**Required work**
Read through the data, and wherever a line holds the word "purple", write that line out.

**Source data**
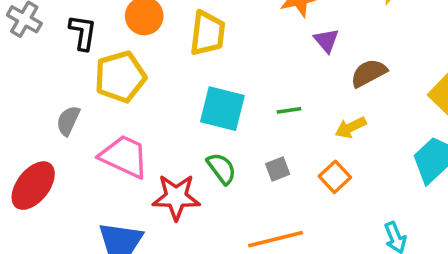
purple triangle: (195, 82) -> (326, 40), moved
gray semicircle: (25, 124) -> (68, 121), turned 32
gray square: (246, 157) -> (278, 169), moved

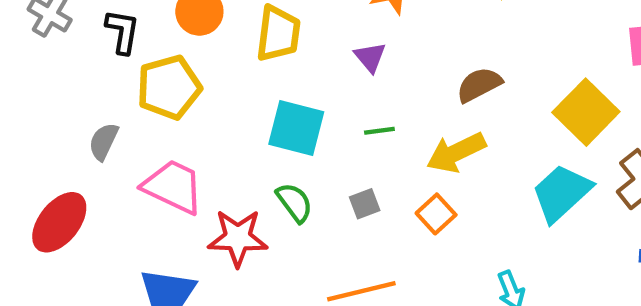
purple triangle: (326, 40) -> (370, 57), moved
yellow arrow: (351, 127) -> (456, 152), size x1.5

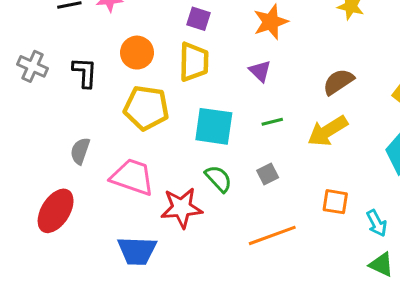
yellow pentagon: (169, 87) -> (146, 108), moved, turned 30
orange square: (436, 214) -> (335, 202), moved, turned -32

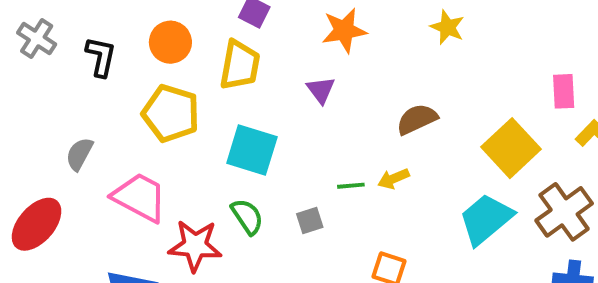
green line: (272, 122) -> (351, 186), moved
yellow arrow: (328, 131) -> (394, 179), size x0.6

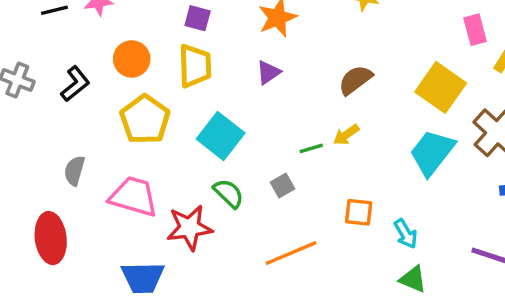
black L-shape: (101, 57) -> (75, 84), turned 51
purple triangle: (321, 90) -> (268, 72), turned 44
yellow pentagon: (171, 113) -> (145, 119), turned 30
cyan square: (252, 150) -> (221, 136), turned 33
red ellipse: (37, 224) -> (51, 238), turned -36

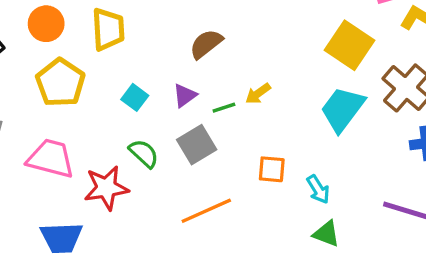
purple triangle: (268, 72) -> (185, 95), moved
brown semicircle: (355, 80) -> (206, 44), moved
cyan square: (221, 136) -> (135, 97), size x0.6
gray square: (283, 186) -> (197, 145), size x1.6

...

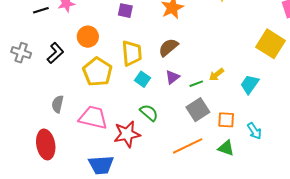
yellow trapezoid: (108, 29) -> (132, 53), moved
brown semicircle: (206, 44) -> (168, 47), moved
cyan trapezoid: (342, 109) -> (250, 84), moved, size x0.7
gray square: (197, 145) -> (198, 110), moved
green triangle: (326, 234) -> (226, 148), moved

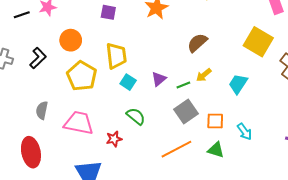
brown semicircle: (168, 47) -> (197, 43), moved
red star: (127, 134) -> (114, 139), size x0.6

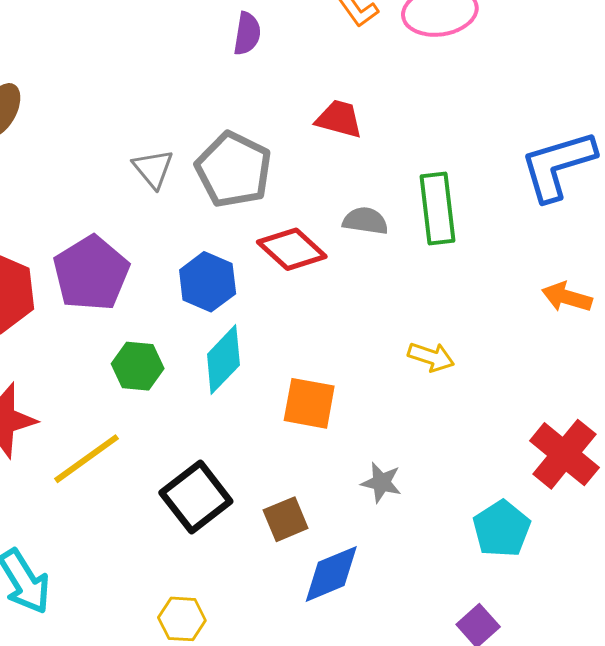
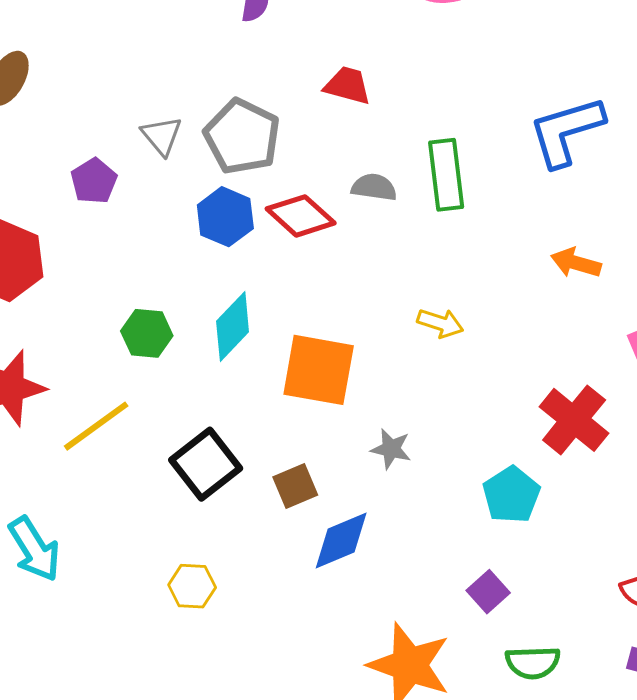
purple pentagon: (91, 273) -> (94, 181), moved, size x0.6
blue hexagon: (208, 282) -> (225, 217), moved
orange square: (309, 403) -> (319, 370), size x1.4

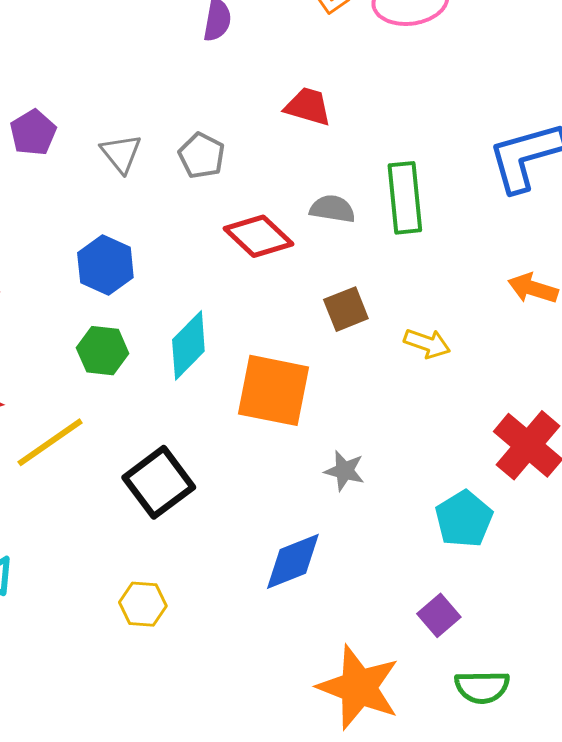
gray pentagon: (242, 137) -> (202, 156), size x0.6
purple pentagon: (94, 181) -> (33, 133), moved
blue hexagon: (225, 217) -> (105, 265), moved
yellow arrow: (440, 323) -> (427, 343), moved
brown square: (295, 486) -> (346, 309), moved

---

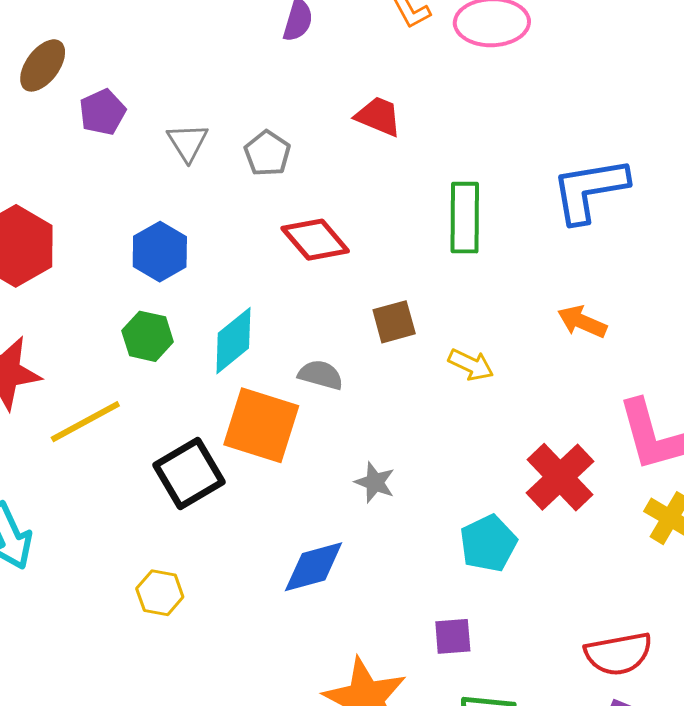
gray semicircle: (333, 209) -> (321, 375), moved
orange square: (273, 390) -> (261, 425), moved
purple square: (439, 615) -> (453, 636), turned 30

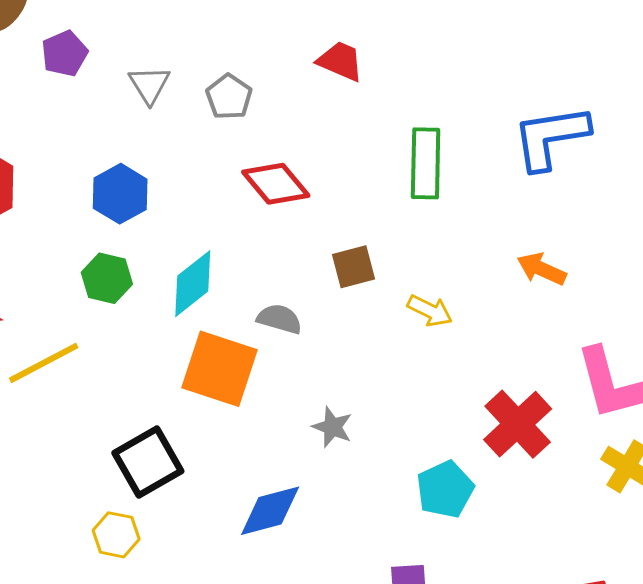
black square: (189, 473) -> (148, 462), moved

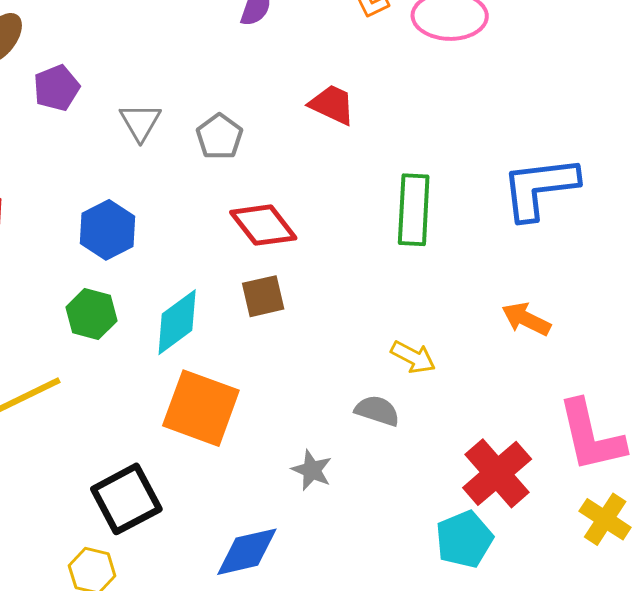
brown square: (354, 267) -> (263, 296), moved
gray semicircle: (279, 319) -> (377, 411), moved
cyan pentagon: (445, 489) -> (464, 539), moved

**Solution to the exercise**
purple triangle: (195, 82) -> (326, 40), moved
purple triangle: (326, 40) -> (370, 57), moved
purple triangle: (321, 90) -> (268, 72), turned 44
purple triangle: (268, 72) -> (185, 95), moved
purple pentagon: (91, 273) -> (94, 181), moved, size x0.6
purple pentagon: (94, 181) -> (33, 133), moved
purple square: (439, 615) -> (453, 636), turned 30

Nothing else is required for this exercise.